EXERCISE DETAILS
This task asks for the lines from the one with "red light bulb: 1 -> 2" to the final line below, repeated exactly, with pictures omitted.

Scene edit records

──────────

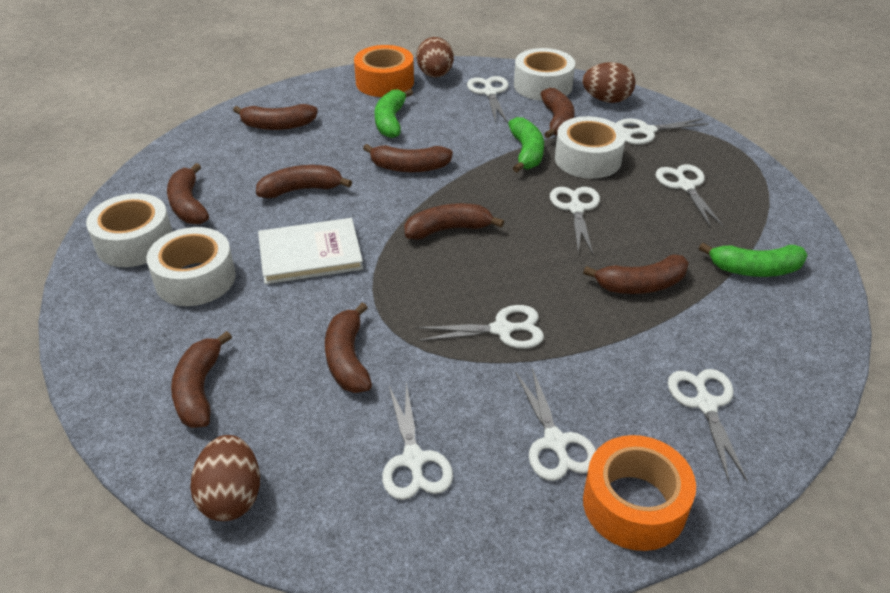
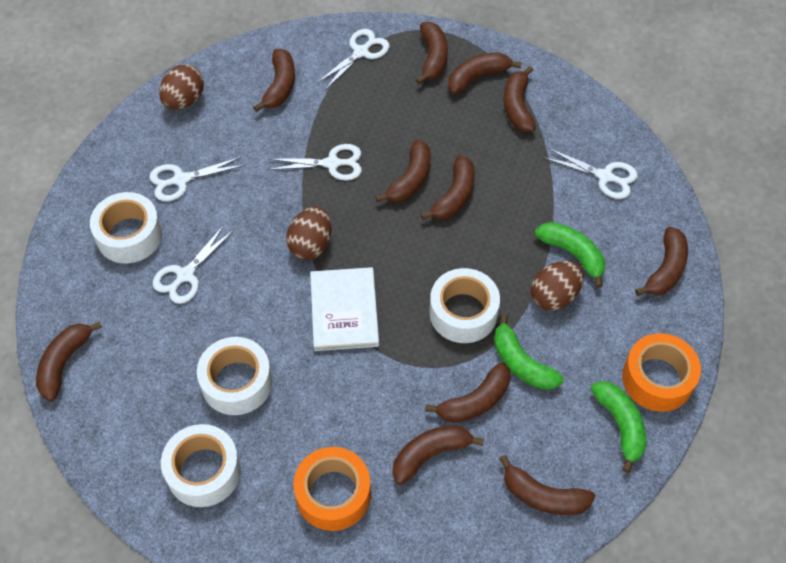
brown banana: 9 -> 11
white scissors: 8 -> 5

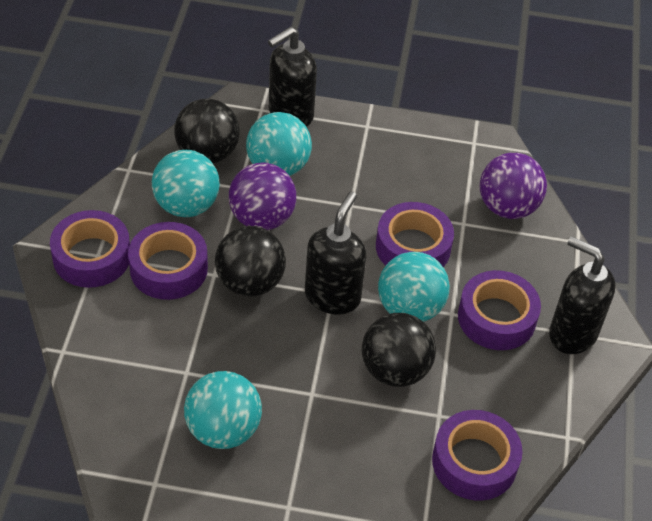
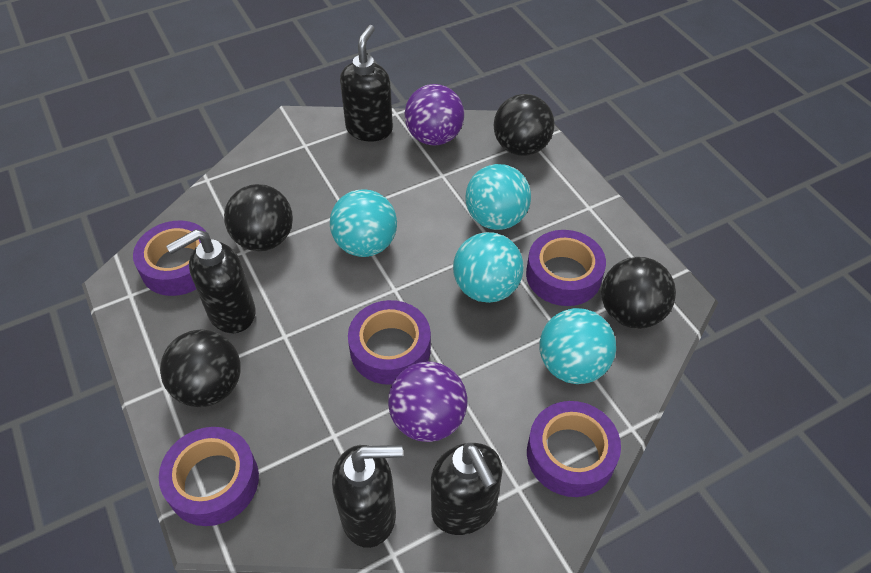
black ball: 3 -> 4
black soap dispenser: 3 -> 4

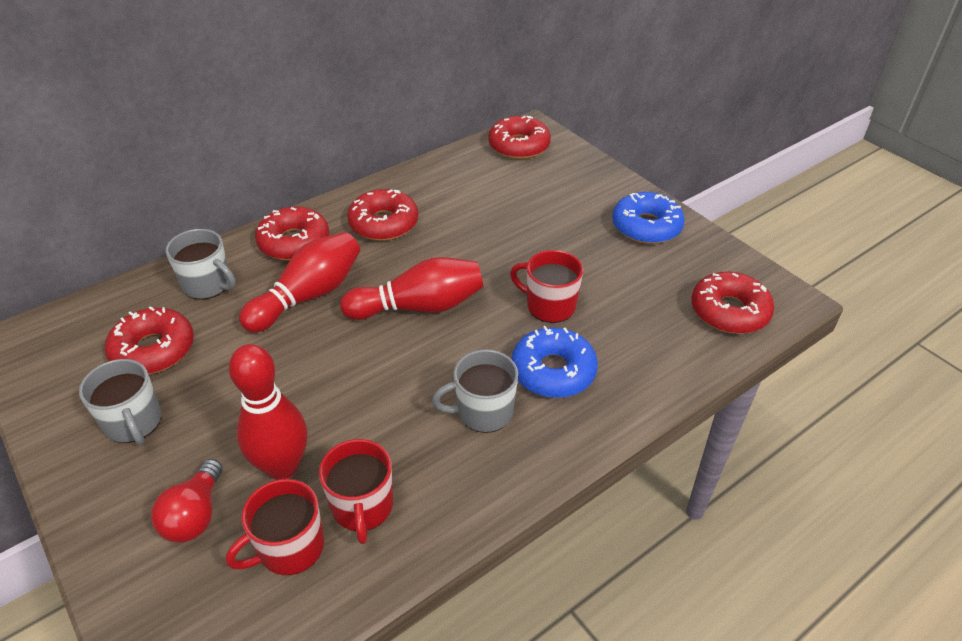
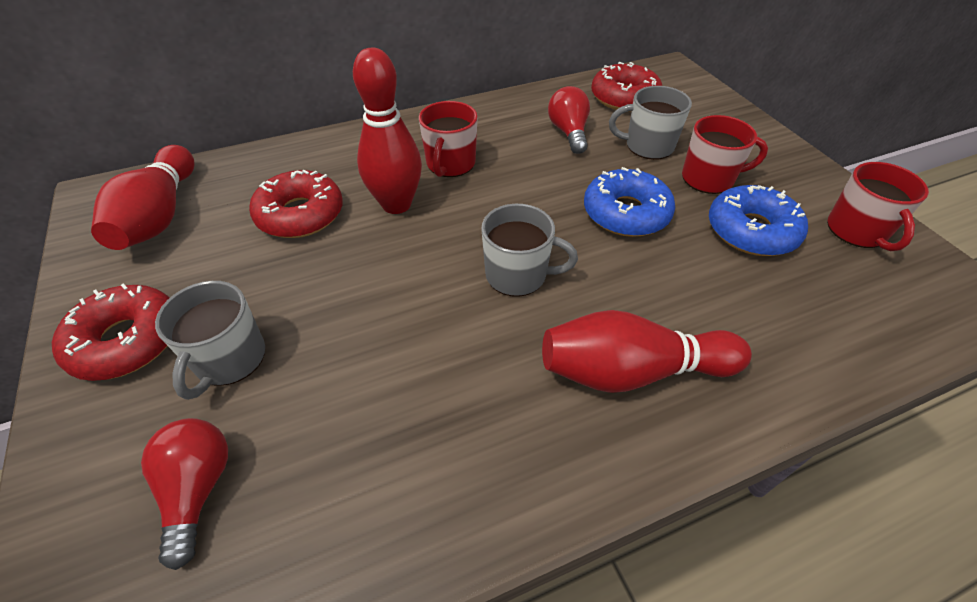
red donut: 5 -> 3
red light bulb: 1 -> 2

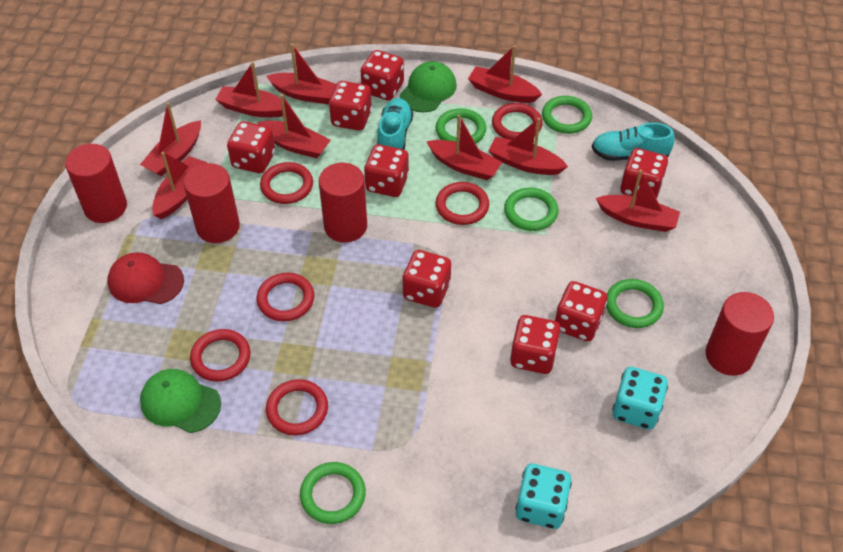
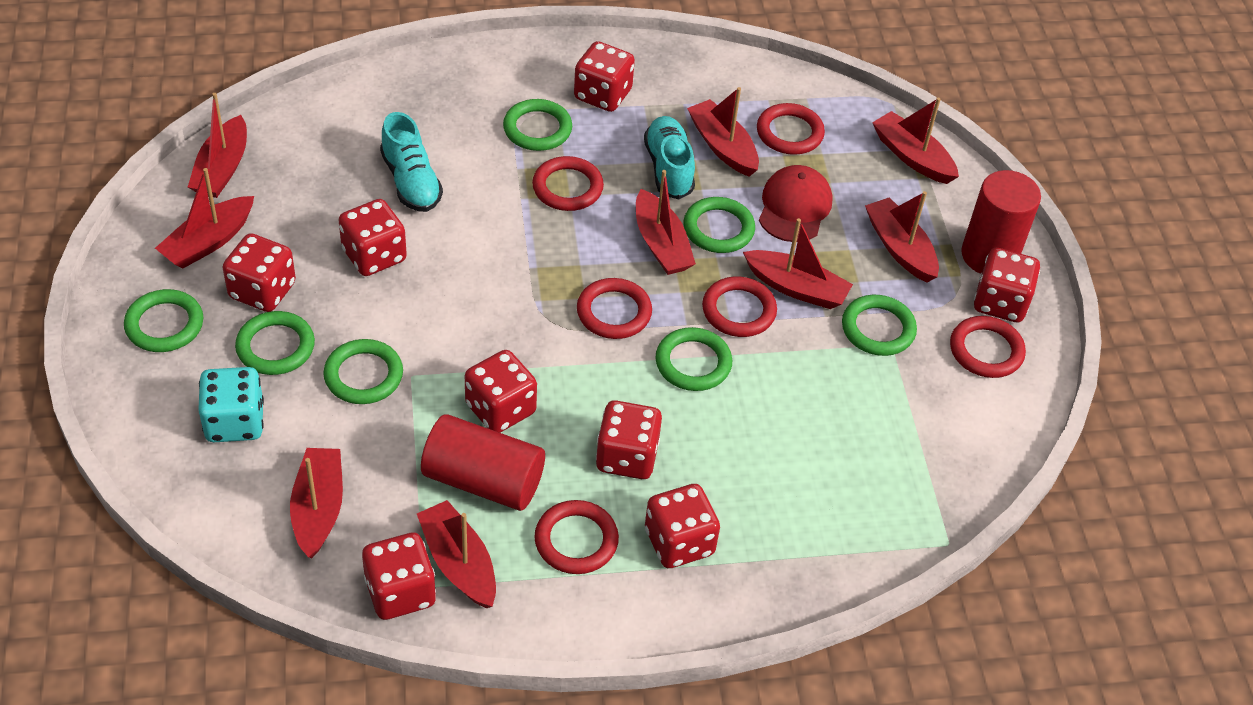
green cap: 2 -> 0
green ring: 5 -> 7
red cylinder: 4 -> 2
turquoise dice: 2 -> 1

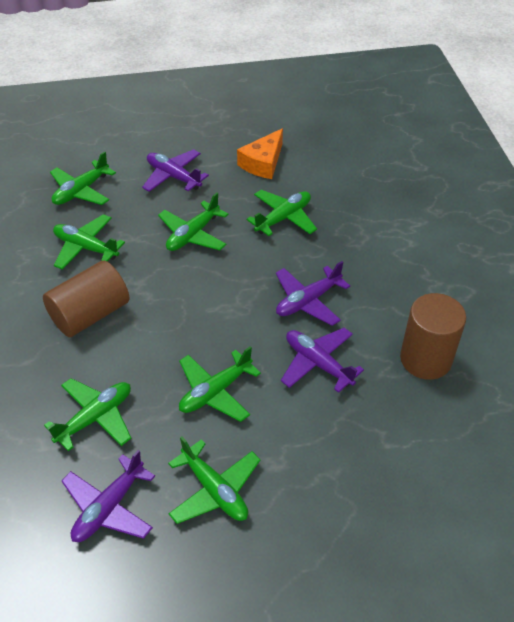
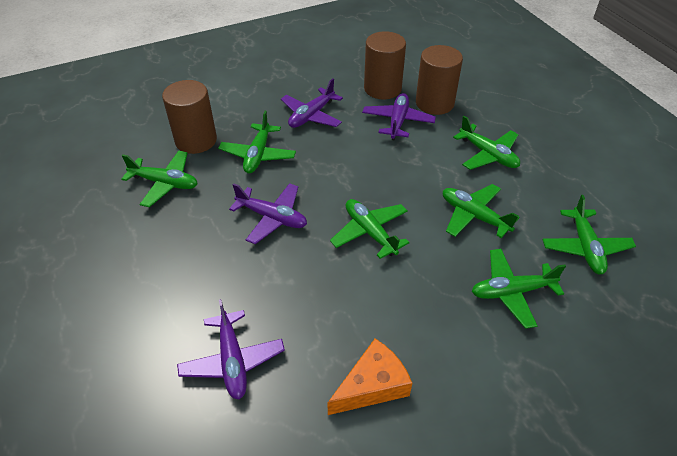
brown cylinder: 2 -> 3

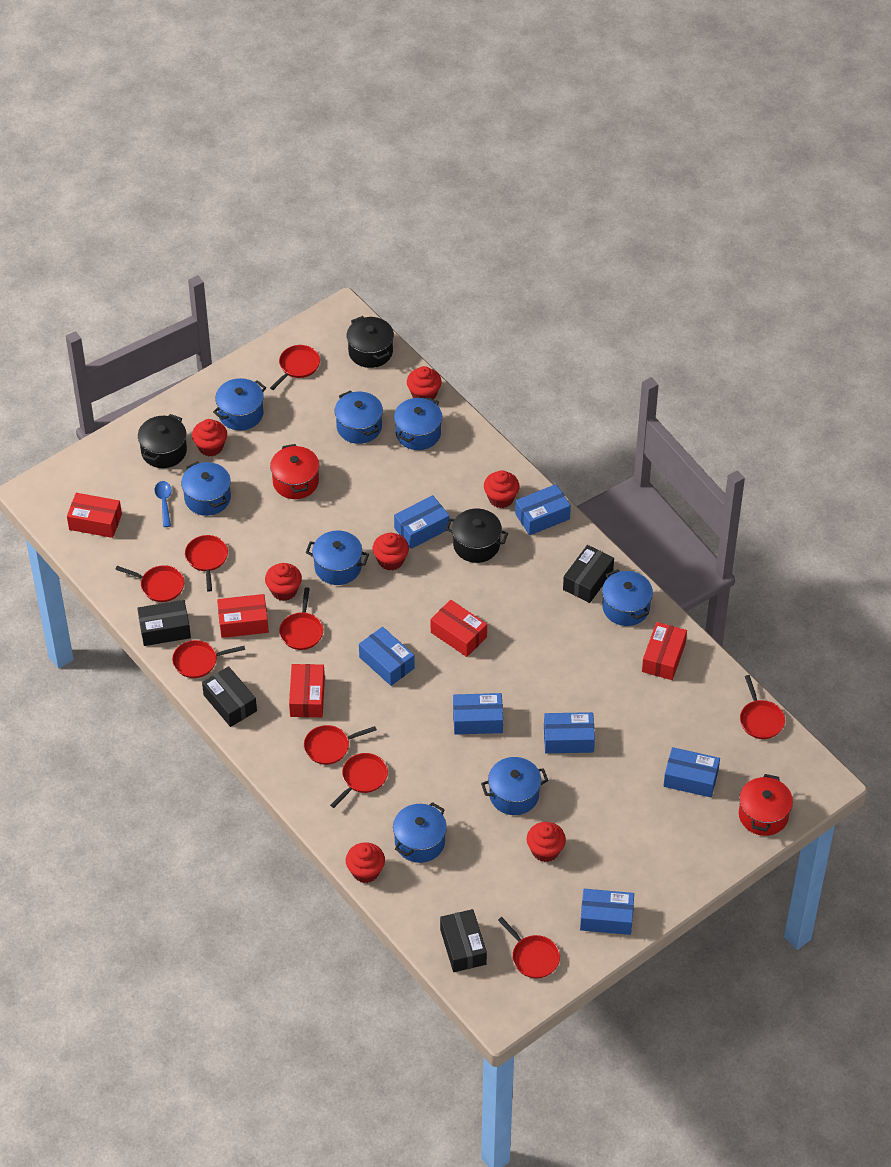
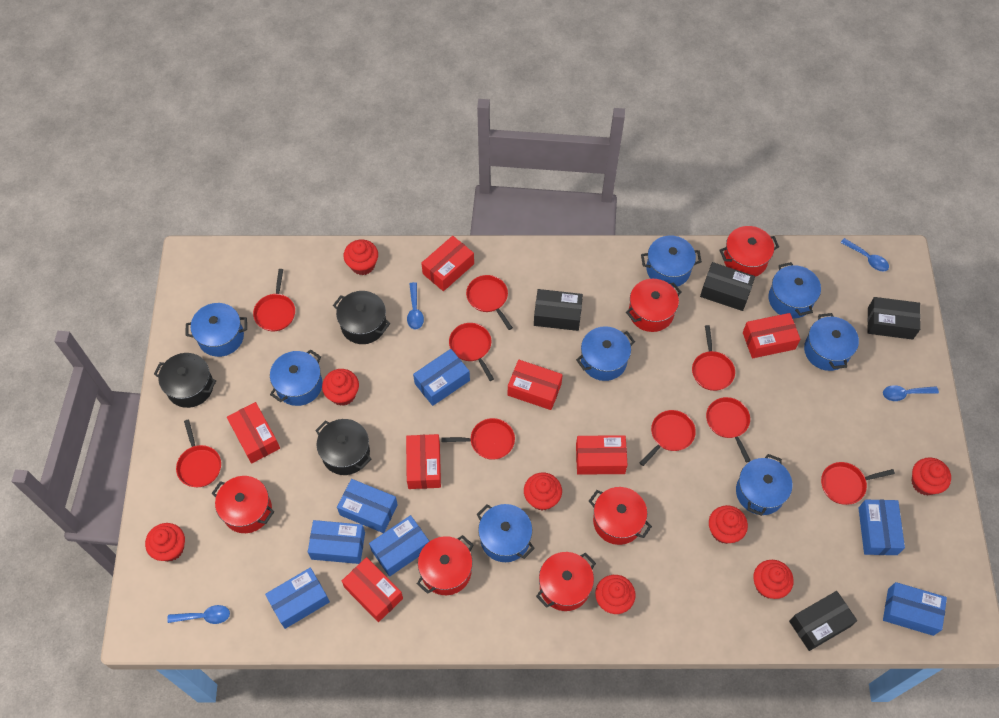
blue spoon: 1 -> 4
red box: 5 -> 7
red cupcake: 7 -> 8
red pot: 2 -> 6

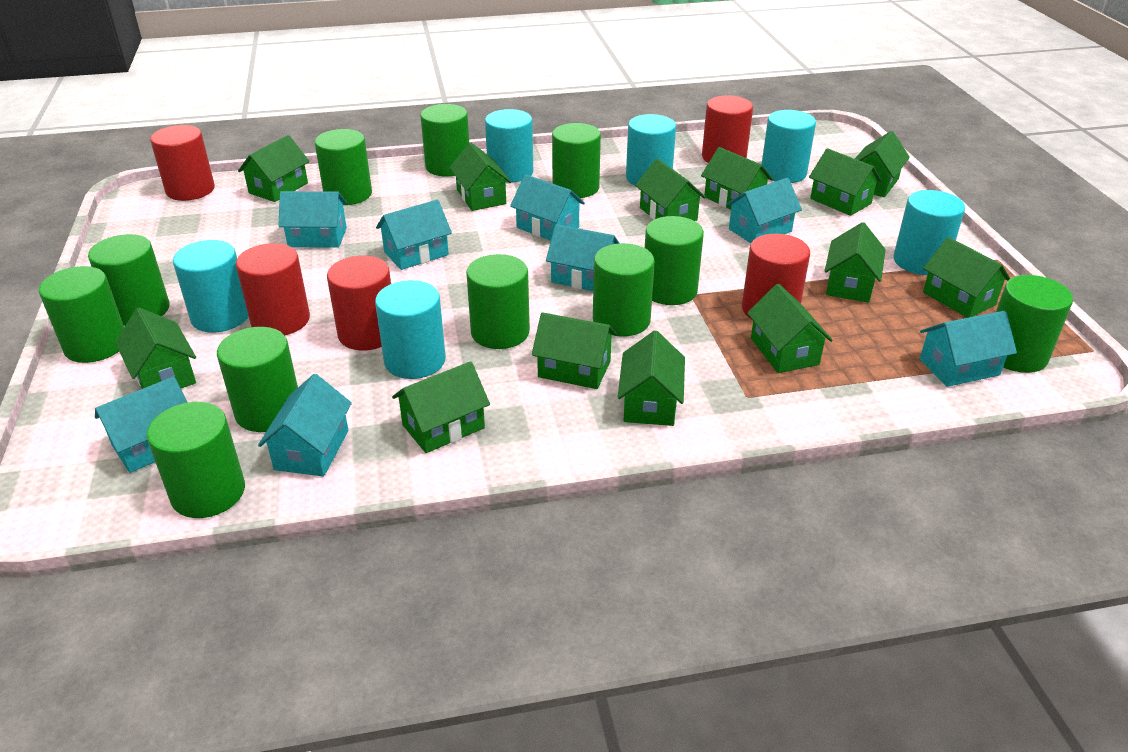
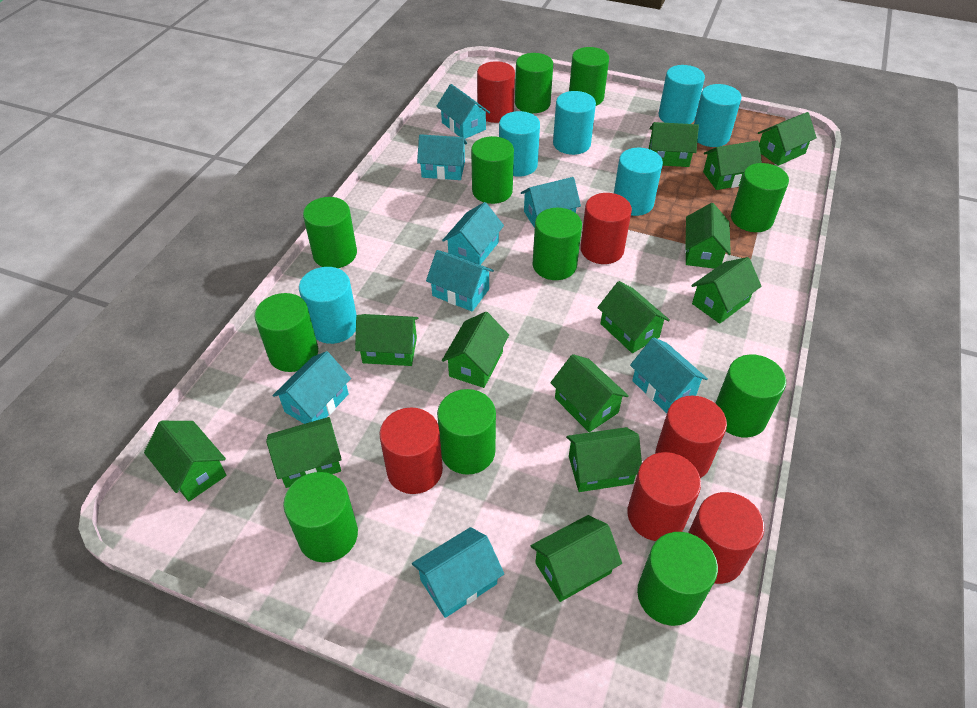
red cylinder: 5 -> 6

──────────

ANSWER TO THIS PROBLEM
red light bulb: 1 -> 2

green cap: 2 -> 0
green ring: 5 -> 7
red cylinder: 4 -> 2
turquoise dice: 2 -> 1

brown cylinder: 2 -> 3

blue spoon: 1 -> 4
red box: 5 -> 7
red cupcake: 7 -> 8
red pot: 2 -> 6

red cylinder: 5 -> 6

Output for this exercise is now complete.